§ Image change detection data
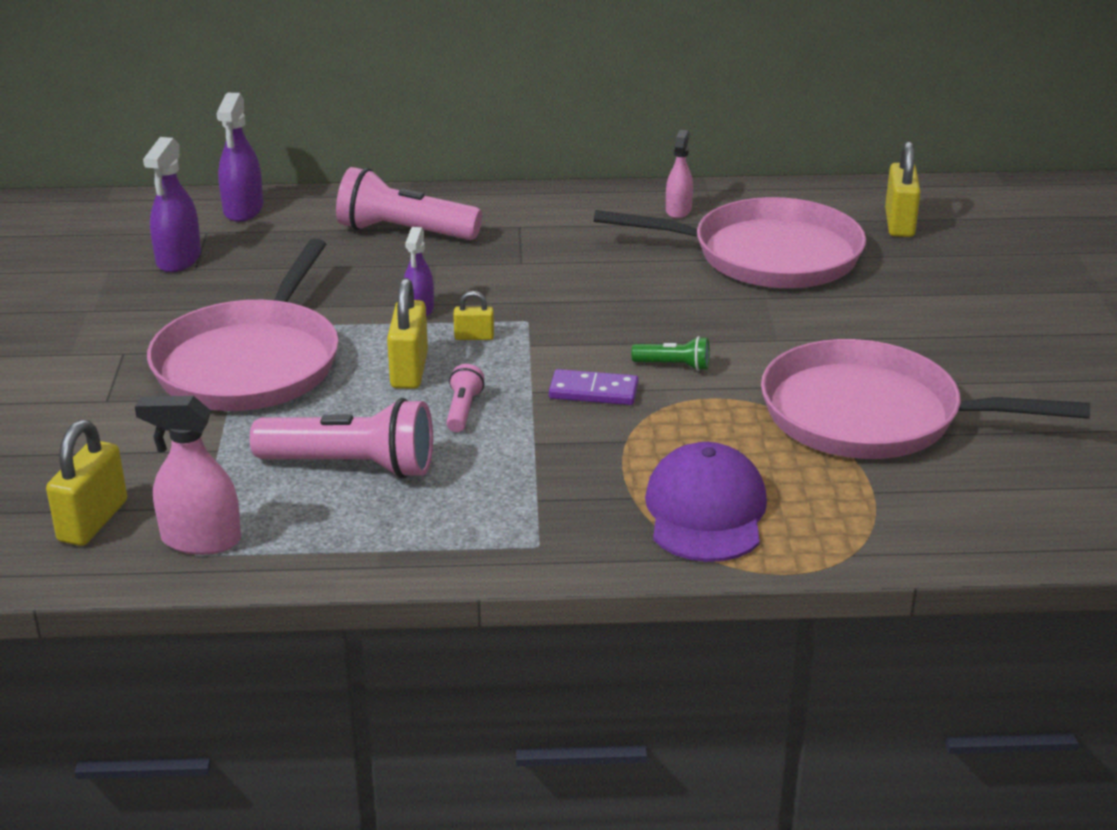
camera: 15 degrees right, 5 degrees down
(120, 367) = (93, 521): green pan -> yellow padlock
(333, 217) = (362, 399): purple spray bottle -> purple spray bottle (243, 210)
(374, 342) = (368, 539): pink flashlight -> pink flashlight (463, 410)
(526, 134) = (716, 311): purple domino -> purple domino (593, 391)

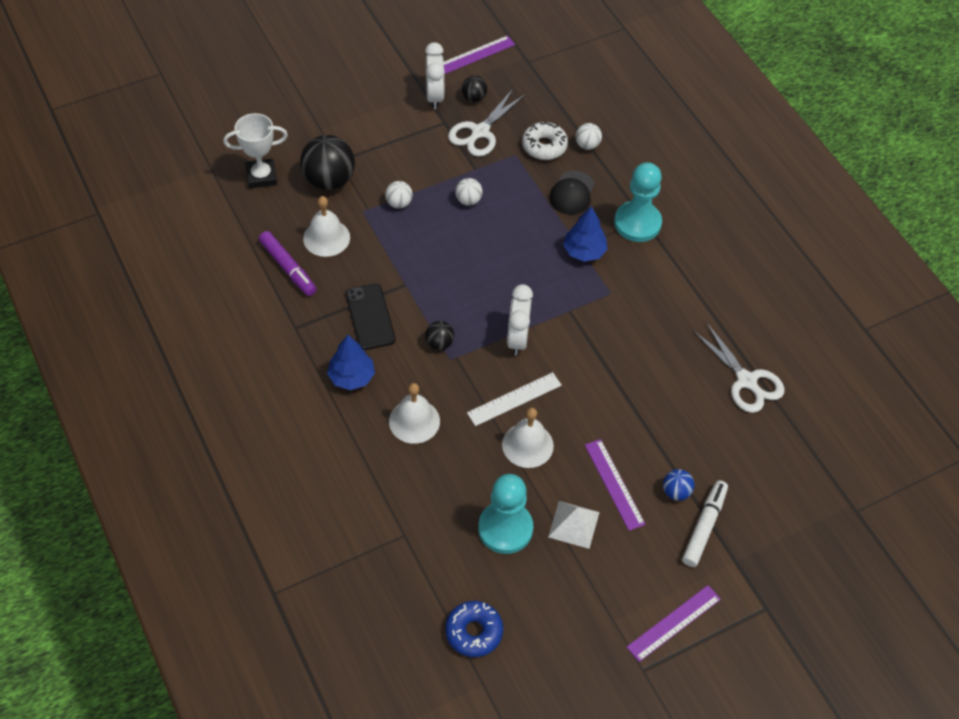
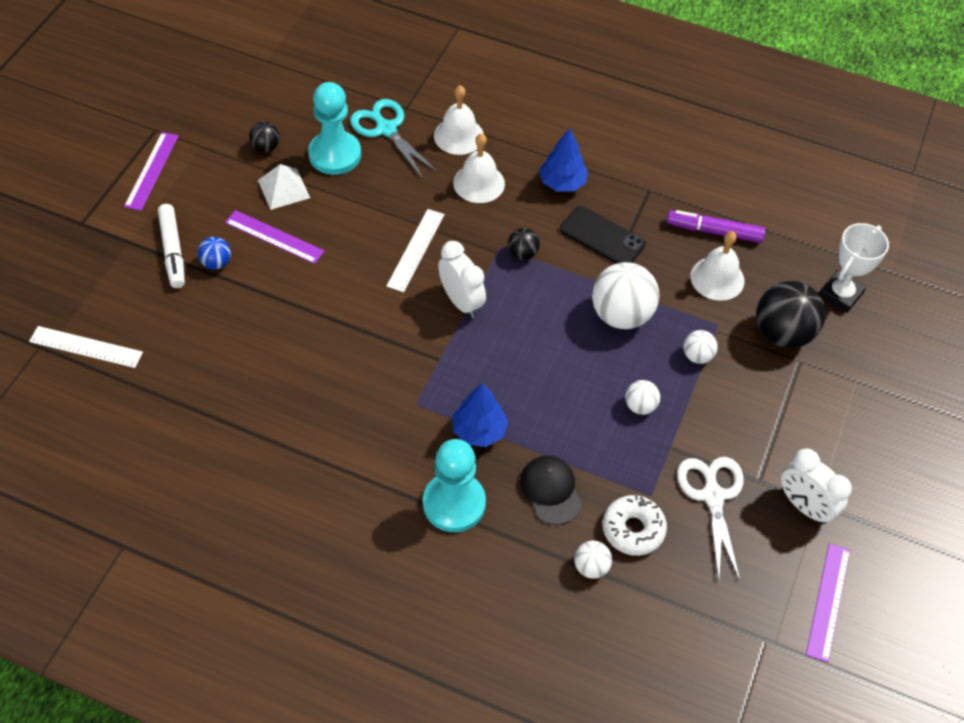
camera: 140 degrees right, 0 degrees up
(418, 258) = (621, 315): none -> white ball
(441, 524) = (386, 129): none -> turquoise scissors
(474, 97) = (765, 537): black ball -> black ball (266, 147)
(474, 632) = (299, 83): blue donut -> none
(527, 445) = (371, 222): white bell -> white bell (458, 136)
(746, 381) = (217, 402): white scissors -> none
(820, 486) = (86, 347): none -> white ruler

§ Work required
Write out nothing but the lines from the start of the data through the line with "(418, 258) = (621, 315): none -> white ball". Leave out the pictures.

§ Answer section
camera: 15 degrees right, 5 degrees down
(120, 367) = (93, 521): green pan -> yellow padlock
(333, 217) = (362, 399): purple spray bottle -> purple spray bottle (243, 210)
(374, 342) = (368, 539): pink flashlight -> pink flashlight (463, 410)
(526, 134) = (716, 311): purple domino -> purple domino (593, 391)

camera: 140 degrees right, 0 degrees up
(418, 258) = (621, 315): none -> white ball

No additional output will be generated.